Assignment: Omit all pictures and transcribe only the lines in the entries below that run from the line with "camera: 135 degrees left, 10 degrees up" through the line with "(749, 353) = (456, 581): black".
#### Data supplied ####
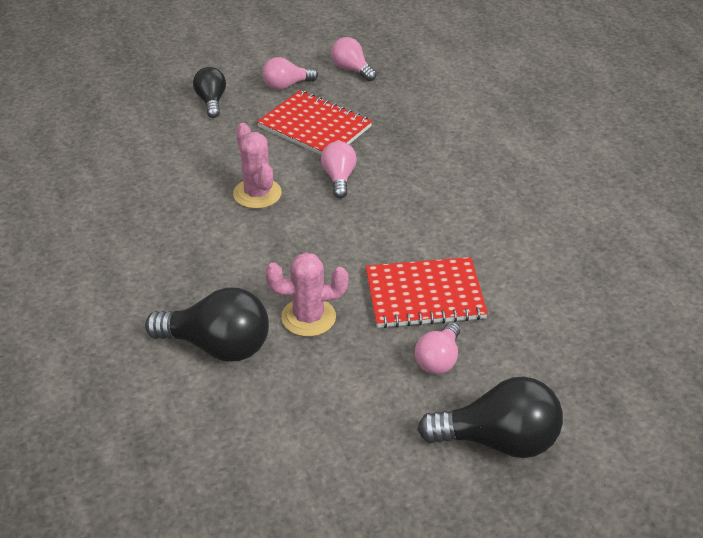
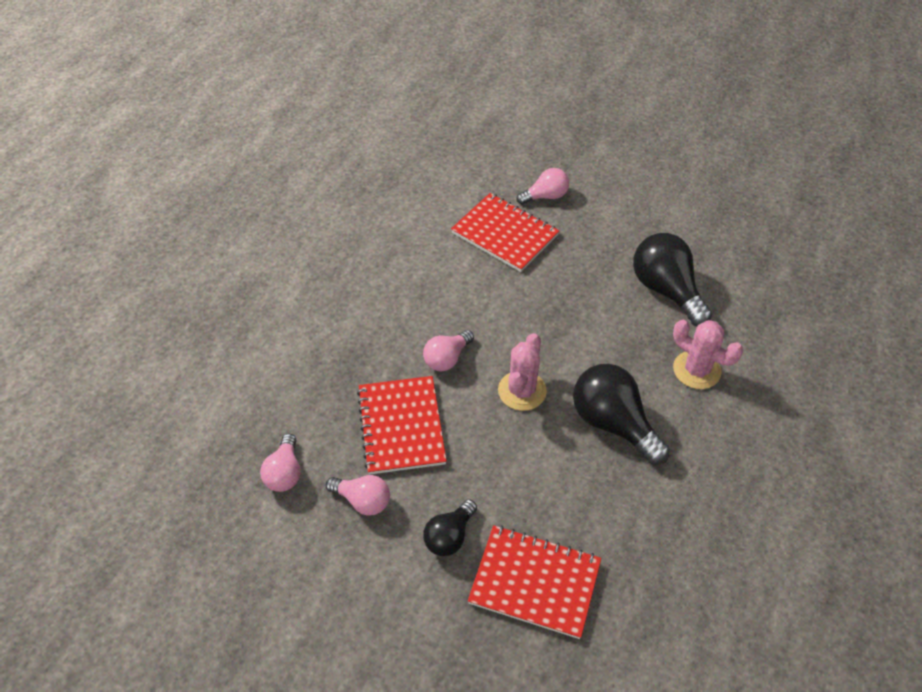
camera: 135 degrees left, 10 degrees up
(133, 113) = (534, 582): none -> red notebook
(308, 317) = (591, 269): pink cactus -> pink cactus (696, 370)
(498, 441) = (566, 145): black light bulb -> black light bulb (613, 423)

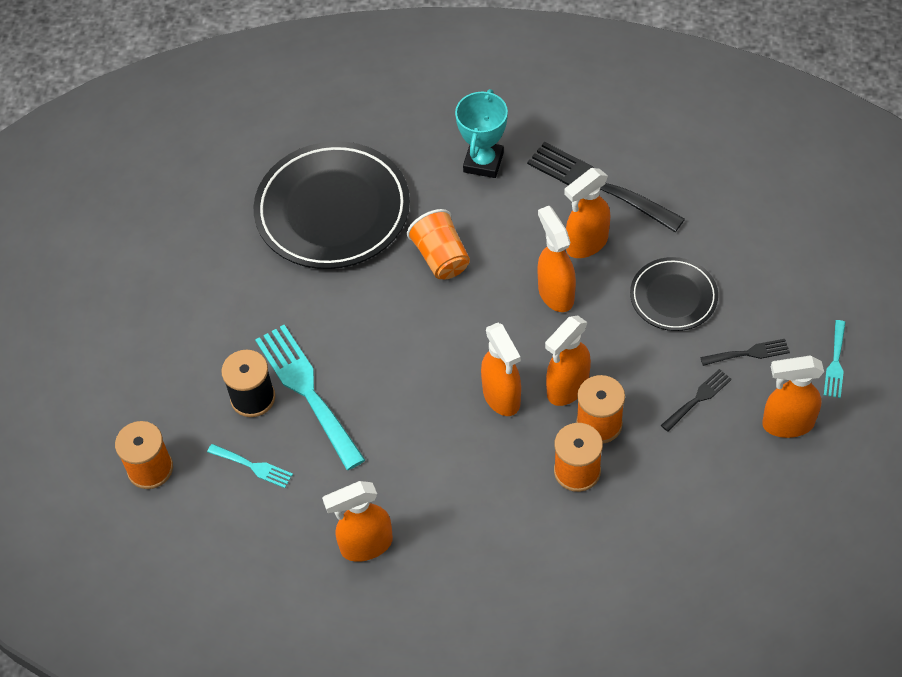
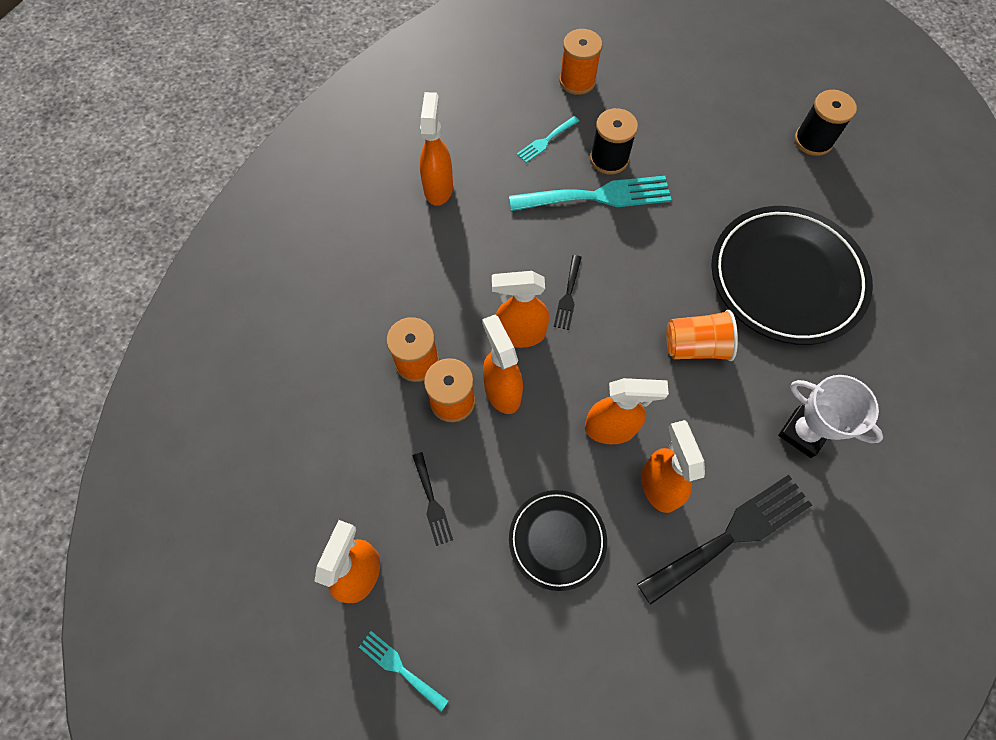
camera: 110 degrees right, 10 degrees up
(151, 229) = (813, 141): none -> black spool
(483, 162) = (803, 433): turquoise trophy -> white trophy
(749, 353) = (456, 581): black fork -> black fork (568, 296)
####
#### Data supplied ####
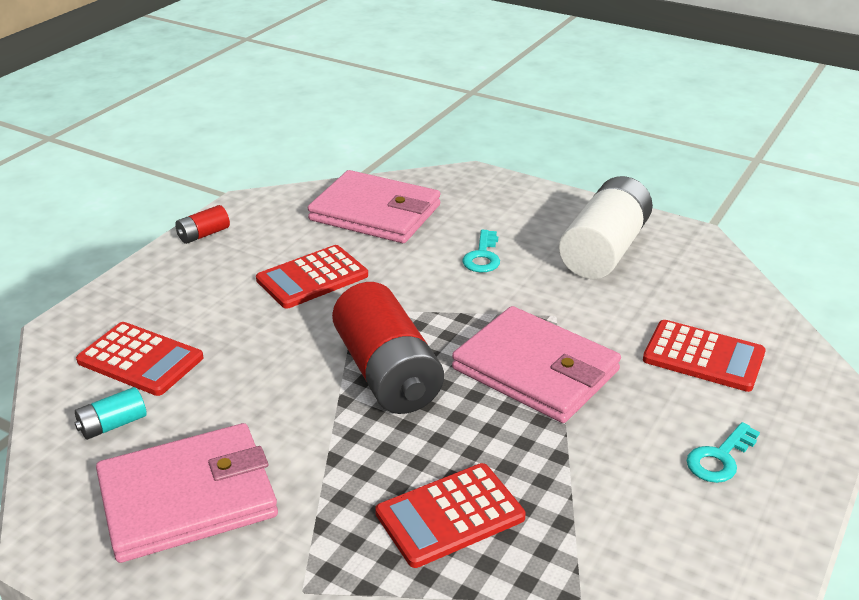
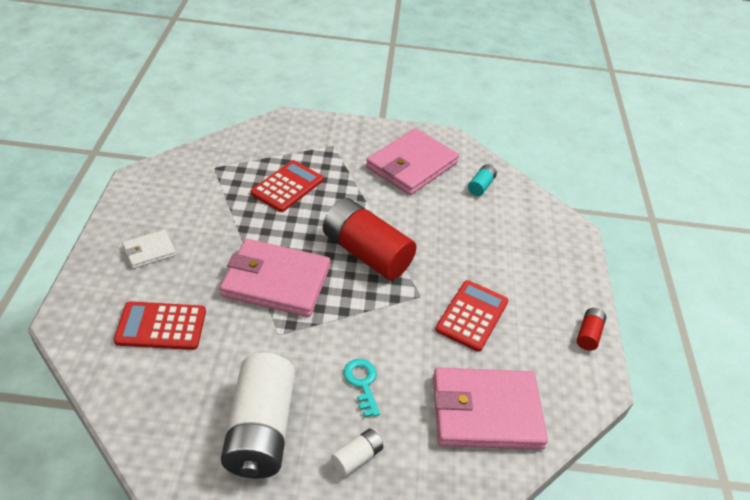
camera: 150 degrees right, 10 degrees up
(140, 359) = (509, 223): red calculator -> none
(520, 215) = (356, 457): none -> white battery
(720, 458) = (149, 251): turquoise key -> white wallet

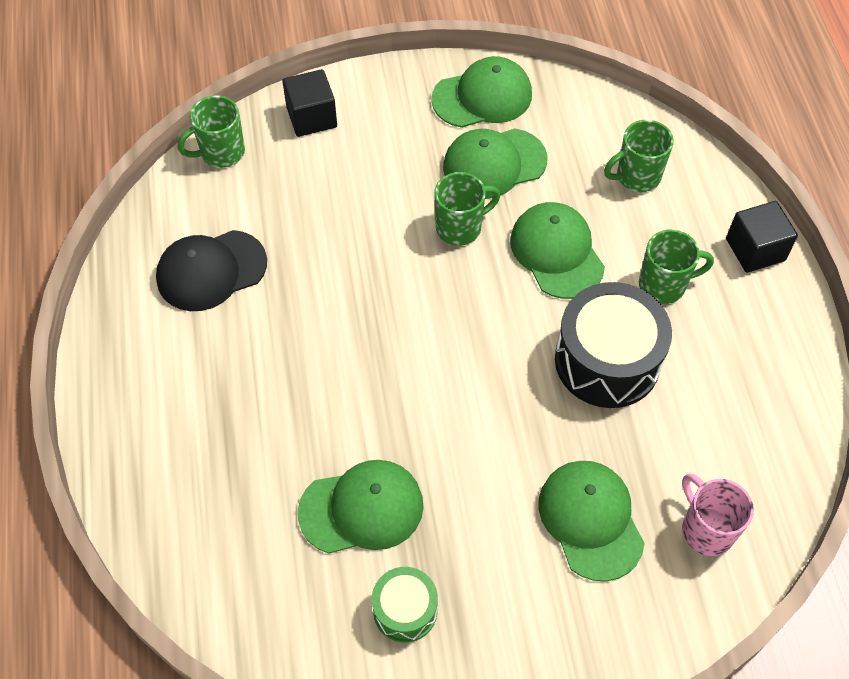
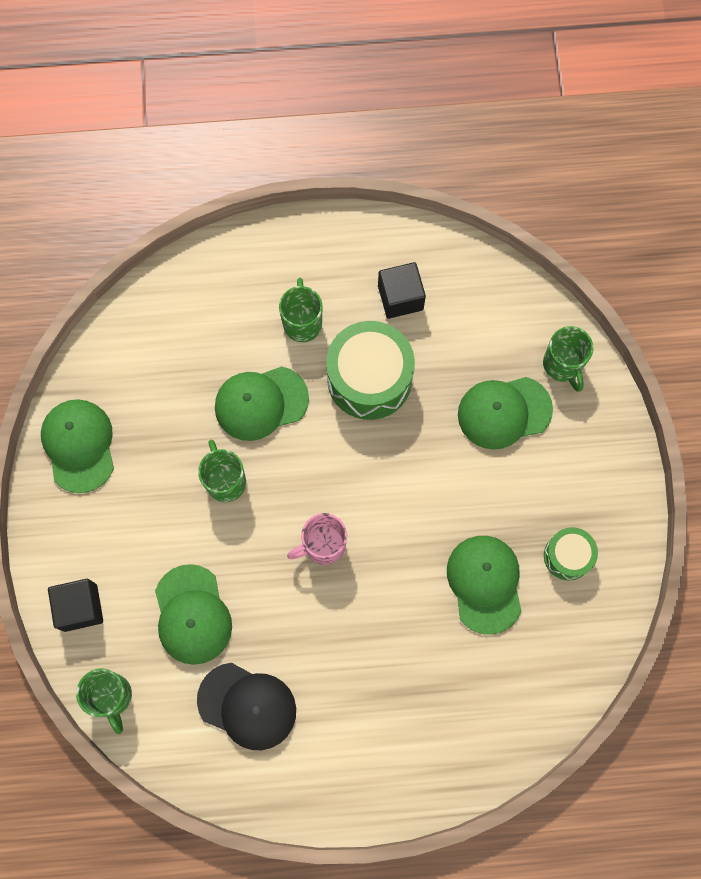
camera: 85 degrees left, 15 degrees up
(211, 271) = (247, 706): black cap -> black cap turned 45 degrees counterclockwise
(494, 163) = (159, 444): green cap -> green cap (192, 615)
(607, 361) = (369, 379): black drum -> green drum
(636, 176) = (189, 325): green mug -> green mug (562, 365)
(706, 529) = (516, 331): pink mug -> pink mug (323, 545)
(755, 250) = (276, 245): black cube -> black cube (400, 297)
####
#### Data supplied ####
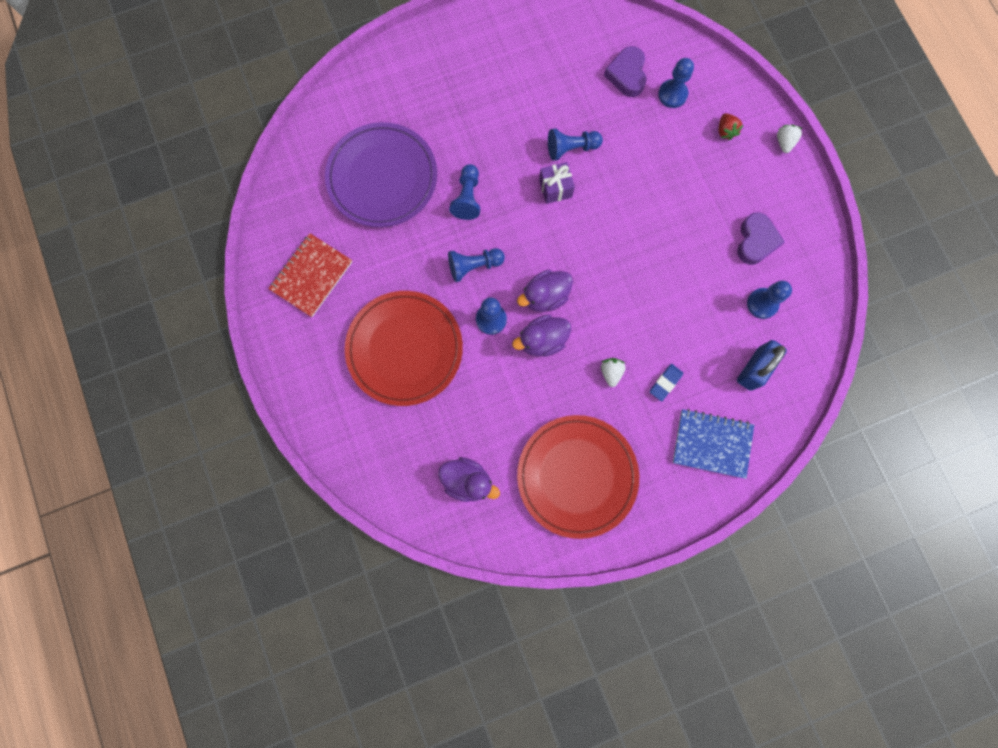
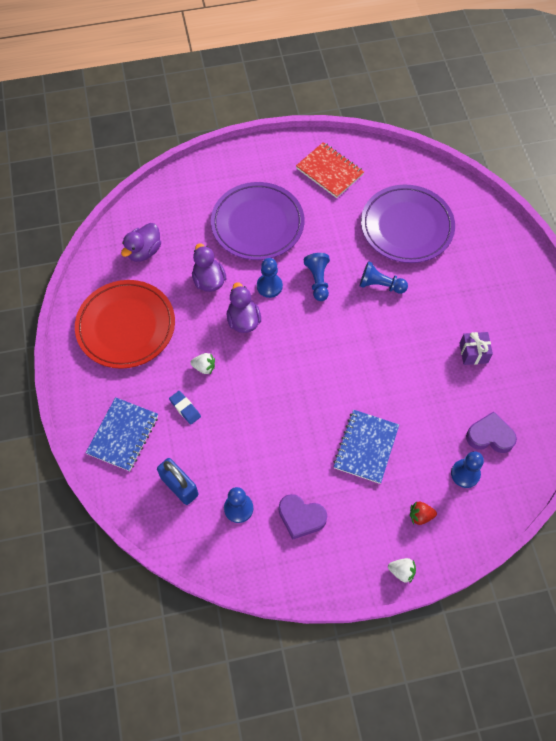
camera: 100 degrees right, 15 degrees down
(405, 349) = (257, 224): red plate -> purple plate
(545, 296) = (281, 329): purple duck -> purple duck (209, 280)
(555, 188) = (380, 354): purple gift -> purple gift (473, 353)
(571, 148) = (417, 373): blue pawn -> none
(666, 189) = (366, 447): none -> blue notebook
####
Output for this task:
camera: 135 degrees left, 10 degrees up
(133, 113) = (534, 582): none -> red notebook
(308, 317) = (591, 269): pink cactus -> pink cactus (696, 370)
(498, 441) = (566, 145): black light bulb -> black light bulb (613, 423)

camera: 110 degrees right, 10 degrees up
(151, 229) = (813, 141): none -> black spool
(483, 162) = (803, 433): turquoise trophy -> white trophy
(749, 353) = (456, 581): black fork -> black fork (568, 296)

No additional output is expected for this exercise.